## The problem
Could you write these rows out again, replacing every "centreline" with "centerline" and leaving everything else unchanged?

***** Dataset excerpts

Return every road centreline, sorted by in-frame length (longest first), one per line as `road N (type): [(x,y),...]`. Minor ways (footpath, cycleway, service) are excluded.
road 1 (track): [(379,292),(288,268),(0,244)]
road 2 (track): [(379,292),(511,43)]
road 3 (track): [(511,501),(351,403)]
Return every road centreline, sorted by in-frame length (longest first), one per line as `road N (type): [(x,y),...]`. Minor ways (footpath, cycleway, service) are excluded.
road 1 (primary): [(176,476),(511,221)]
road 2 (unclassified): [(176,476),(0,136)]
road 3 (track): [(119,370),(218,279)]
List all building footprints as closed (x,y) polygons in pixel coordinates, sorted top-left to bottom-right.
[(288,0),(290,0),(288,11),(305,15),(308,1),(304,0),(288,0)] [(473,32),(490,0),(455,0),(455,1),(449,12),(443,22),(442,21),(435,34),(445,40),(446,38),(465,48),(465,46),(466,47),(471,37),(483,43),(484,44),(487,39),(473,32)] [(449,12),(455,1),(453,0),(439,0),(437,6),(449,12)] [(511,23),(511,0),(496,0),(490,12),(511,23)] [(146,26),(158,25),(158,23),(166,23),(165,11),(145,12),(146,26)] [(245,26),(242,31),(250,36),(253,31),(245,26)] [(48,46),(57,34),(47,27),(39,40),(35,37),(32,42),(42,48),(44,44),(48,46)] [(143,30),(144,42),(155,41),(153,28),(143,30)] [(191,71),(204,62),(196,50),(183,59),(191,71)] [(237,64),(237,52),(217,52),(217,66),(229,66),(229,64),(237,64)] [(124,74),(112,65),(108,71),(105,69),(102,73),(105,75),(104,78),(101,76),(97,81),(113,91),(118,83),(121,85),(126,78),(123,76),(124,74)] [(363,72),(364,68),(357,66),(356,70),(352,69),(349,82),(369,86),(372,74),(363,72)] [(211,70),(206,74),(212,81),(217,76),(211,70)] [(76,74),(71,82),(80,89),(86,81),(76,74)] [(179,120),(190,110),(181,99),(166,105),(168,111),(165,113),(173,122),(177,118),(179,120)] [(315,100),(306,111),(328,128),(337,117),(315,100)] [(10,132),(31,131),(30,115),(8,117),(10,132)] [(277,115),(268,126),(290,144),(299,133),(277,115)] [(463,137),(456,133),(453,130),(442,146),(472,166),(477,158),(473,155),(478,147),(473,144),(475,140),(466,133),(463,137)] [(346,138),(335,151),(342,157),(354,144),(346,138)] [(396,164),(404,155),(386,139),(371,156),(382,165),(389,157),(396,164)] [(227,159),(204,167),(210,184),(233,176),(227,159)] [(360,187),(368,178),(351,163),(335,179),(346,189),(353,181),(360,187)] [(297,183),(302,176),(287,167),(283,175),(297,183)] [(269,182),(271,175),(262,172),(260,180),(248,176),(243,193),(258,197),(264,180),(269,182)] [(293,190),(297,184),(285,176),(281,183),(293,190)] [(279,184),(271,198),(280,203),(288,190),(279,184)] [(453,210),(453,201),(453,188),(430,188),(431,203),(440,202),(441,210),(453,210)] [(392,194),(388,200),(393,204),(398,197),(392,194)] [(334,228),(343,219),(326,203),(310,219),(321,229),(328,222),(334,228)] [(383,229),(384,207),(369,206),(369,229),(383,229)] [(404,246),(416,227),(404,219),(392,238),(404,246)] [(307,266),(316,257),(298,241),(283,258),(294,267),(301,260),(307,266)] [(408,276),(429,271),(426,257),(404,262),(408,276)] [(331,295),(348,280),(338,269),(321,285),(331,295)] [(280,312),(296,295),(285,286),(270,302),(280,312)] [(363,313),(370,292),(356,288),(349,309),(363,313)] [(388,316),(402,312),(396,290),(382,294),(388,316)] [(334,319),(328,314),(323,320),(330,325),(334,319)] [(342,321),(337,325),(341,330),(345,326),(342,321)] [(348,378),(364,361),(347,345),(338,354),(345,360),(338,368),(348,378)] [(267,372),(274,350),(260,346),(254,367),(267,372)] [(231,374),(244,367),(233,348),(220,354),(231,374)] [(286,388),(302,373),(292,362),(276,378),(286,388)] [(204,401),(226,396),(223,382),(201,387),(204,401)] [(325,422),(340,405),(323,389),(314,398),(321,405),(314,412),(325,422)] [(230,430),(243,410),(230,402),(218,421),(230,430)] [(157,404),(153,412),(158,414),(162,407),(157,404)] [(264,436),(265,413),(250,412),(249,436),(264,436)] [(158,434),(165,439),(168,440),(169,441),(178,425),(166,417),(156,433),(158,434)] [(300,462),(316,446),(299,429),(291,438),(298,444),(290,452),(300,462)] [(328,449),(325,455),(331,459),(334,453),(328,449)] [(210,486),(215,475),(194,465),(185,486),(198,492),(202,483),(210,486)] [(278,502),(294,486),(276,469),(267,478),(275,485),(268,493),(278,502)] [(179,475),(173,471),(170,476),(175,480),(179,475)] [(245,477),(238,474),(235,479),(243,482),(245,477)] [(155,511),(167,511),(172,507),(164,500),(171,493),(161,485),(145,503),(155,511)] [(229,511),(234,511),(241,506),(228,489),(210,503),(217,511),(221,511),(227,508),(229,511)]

**********

## Correct answer
Return every road centerline, sorted by in-frame length (longest first), one per line as `road N (type): [(x,y),...]`. Minor ways (footpath, cycleway, service) are excluded.
road 1 (track): [(379,292),(288,268),(0,244)]
road 2 (track): [(379,292),(511,43)]
road 3 (track): [(511,501),(351,403)]
Return every road centerline, sorted by in-frame length (longest first), one per line as `road N (type): [(x,y),...]`. Minor ways (footpath, cycleway, service) are excluded.
road 1 (primary): [(176,476),(511,221)]
road 2 (unclassified): [(176,476),(0,136)]
road 3 (track): [(119,370),(218,279)]
List all building footprints as closed (x,y) polygons in pixel coordinates, sorted top-left to bottom-right.
[(288,0),(290,0),(288,11),(305,15),(308,1),(304,0),(288,0)] [(473,32),(490,0),(455,0),(455,1),(449,12),(443,22),(442,21),(435,34),(445,40),(446,38),(465,48),(465,46),(466,47),(471,37),(483,43),(484,44),(487,39),(473,32)] [(449,12),(455,1),(453,0),(439,0),(437,6),(449,12)] [(511,23),(511,0),(496,0),(490,12),(511,23)] [(146,26),(158,25),(158,23),(166,23),(165,11),(145,12),(146,26)] [(245,26),(242,31),(250,36),(253,31),(245,26)] [(48,46),(57,34),(47,27),(39,40),(35,37),(32,42),(42,48),(44,44),(48,46)] [(143,30),(144,42),(155,41),(153,28),(143,30)] [(191,71),(204,62),(196,50),(183,59),(191,71)] [(237,64),(237,52),(217,52),(217,66),(229,66),(229,64),(237,64)] [(124,74),(112,65),(108,71),(105,69),(102,73),(105,75),(104,78),(101,76),(97,81),(113,91),(118,83),(121,85),(126,78),(123,76),(124,74)] [(363,72),(364,68),(357,66),(356,70),(352,69),(349,82),(369,86),(372,74),(363,72)] [(211,70),(206,74),(212,81),(217,76),(211,70)] [(76,74),(71,82),(80,89),(86,81),(76,74)] [(179,120),(190,110),(181,99),(166,105),(168,111),(165,113),(173,122),(177,118),(179,120)] [(315,100),(306,111),(328,128),(337,117),(315,100)] [(10,132),(31,131),(30,115),(8,117),(10,132)] [(277,115),(268,126),(290,144),(299,133),(277,115)] [(463,137),(456,133),(453,130),(442,146),(472,166),(477,158),(473,155),(478,147),(473,144),(475,140),(466,133),(463,137)] [(346,138),(335,151),(342,157),(354,144),(346,138)] [(396,164),(404,155),(386,139),(371,156),(382,165),(389,157),(396,164)] [(227,159),(204,167),(210,184),(233,176),(227,159)] [(360,187),(368,178),(351,163),(335,179),(346,189),(353,181),(360,187)] [(297,183),(302,176),(287,167),(283,175),(297,183)] [(269,182),(271,175),(262,172),(260,180),(248,176),(243,193),(258,197),(264,180),(269,182)] [(293,190),(297,184),(285,176),(281,183),(293,190)] [(279,184),(271,198),(280,203),(288,190),(279,184)] [(453,210),(453,201),(453,188),(430,188),(431,203),(440,202),(441,210),(453,210)] [(392,194),(388,200),(393,204),(398,197),(392,194)] [(334,228),(343,219),(326,203),(310,219),(321,229),(328,222),(334,228)] [(383,229),(384,207),(369,206),(369,229),(383,229)] [(404,246),(416,227),(404,219),(392,238),(404,246)] [(307,266),(316,257),(298,241),(283,258),(294,267),(301,260),(307,266)] [(408,276),(429,271),(426,257),(404,262),(408,276)] [(331,295),(348,280),(338,269),(321,285),(331,295)] [(280,312),(296,295),(285,286),(270,302),(280,312)] [(363,313),(370,292),(356,288),(349,309),(363,313)] [(388,316),(402,312),(396,290),(382,294),(388,316)] [(334,319),(328,314),(323,320),(330,325),(334,319)] [(342,321),(337,325),(341,330),(345,326),(342,321)] [(348,378),(364,361),(347,345),(338,354),(345,360),(338,368),(348,378)] [(267,372),(274,350),(260,346),(254,367),(267,372)] [(231,374),(244,367),(233,348),(220,354),(231,374)] [(286,388),(302,373),(292,362),(276,378),(286,388)] [(204,401),(226,396),(223,382),(201,387),(204,401)] [(325,422),(340,405),(323,389),(314,398),(321,405),(314,412),(325,422)] [(230,430),(243,410),(230,402),(218,421),(230,430)] [(157,404),(153,412),(158,414),(162,407),(157,404)] [(264,436),(265,413),(250,412),(249,436),(264,436)] [(158,434),(165,439),(168,440),(169,441),(178,425),(166,417),(156,433),(158,434)] [(300,462),(316,446),(299,429),(291,438),(298,444),(290,452),(300,462)] [(328,449),(325,455),(331,459),(334,453),(328,449)] [(210,486),(215,475),(194,465),(185,486),(198,492),(202,483),(210,486)] [(278,502),(294,486),(276,469),(267,478),(275,485),(268,493),(278,502)] [(179,475),(173,471),(170,476),(175,480),(179,475)] [(245,477),(238,474),(235,479),(243,482),(245,477)] [(155,511),(167,511),(172,507),(164,500),(171,493),(161,485),(145,503),(155,511)] [(229,511),(234,511),(241,506),(228,489),(210,503),(217,511),(221,511),(227,508),(229,511)]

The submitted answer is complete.